ACTIVITY: The lines to copy are those in the listing below that contain the word "pyramid".

RECORDS FOR THIS EXERCISE:
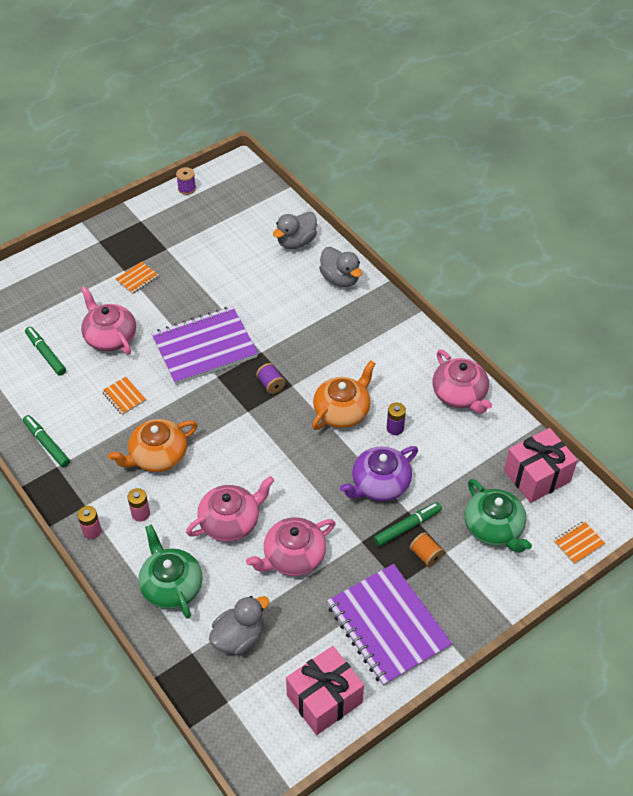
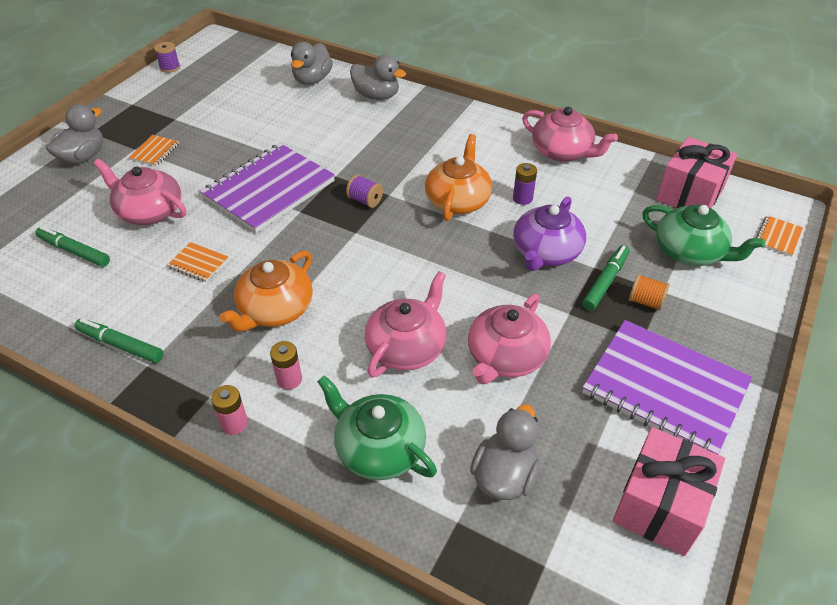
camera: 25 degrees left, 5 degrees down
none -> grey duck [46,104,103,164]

* * *

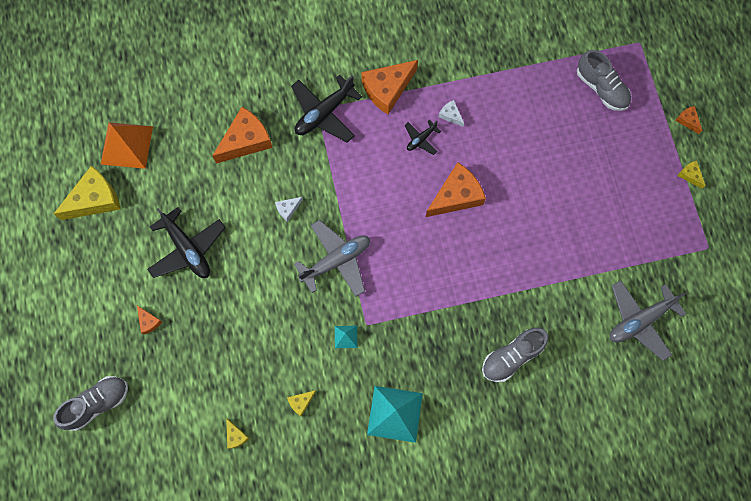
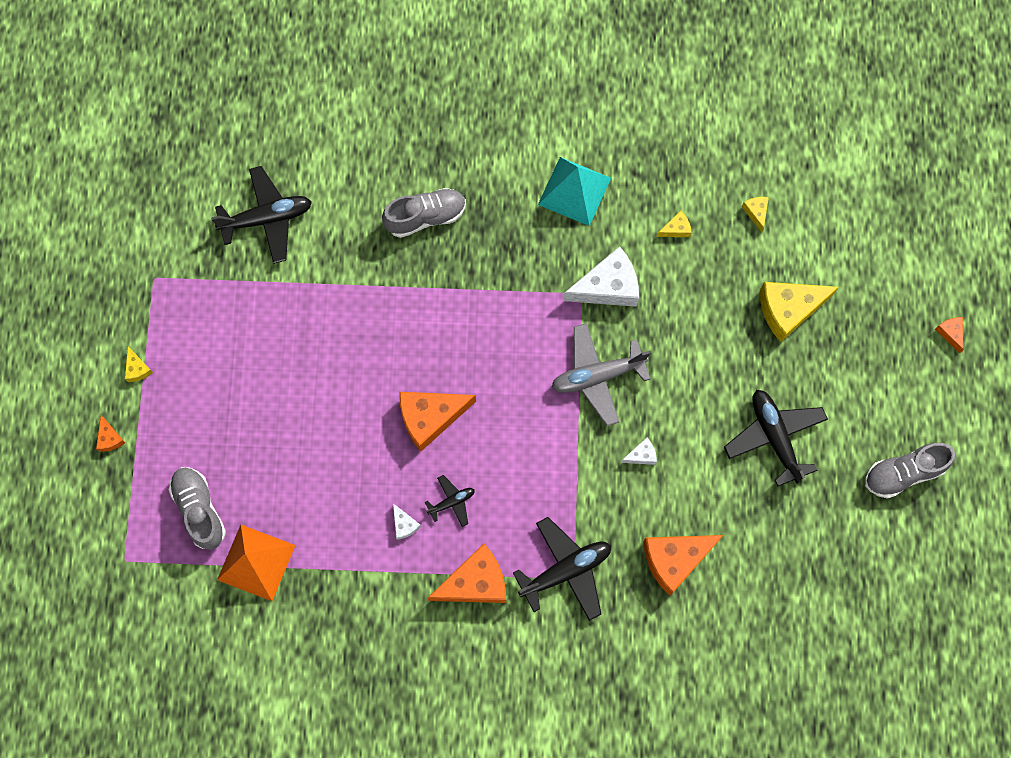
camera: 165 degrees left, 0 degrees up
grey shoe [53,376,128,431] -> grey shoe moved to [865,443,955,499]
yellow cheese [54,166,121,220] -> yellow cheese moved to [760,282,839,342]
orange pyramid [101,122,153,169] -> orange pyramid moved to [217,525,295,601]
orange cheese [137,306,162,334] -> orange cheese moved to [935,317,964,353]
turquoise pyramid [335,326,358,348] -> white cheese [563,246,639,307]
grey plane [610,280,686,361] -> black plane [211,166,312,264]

---

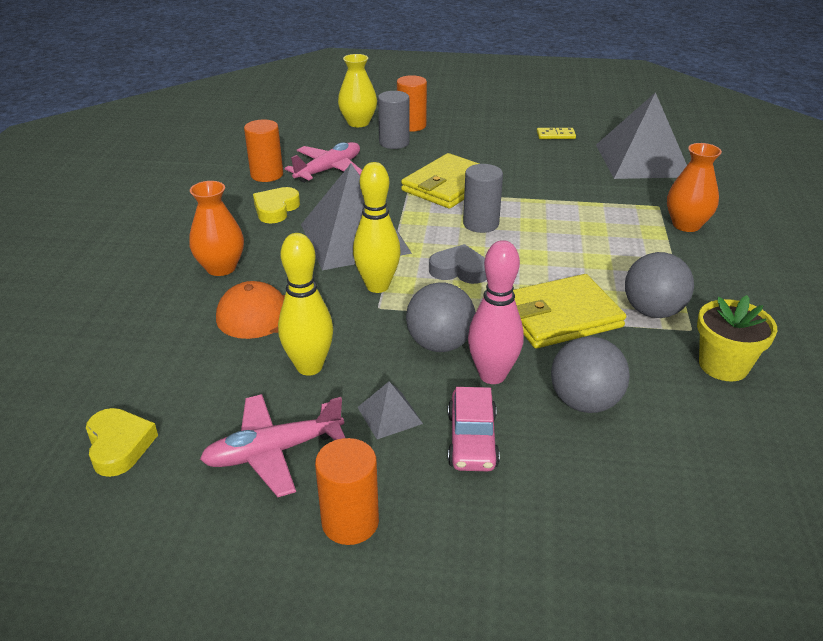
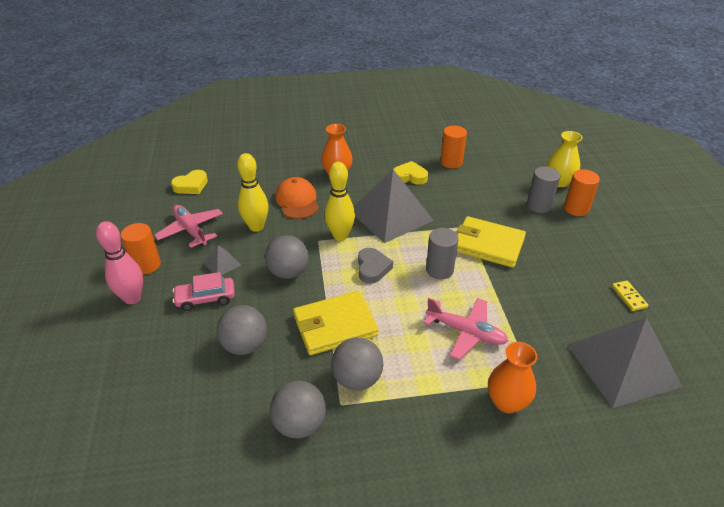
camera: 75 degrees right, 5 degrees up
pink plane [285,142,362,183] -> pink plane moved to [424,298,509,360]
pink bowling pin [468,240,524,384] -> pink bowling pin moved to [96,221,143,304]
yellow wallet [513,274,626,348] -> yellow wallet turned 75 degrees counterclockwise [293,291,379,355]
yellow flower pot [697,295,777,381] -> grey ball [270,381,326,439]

WRITTEN RESPONSE:
orange pyramid [101,122,153,169] -> orange pyramid moved to [217,525,295,601]
turquoise pyramid [335,326,358,348] -> white cheese [563,246,639,307]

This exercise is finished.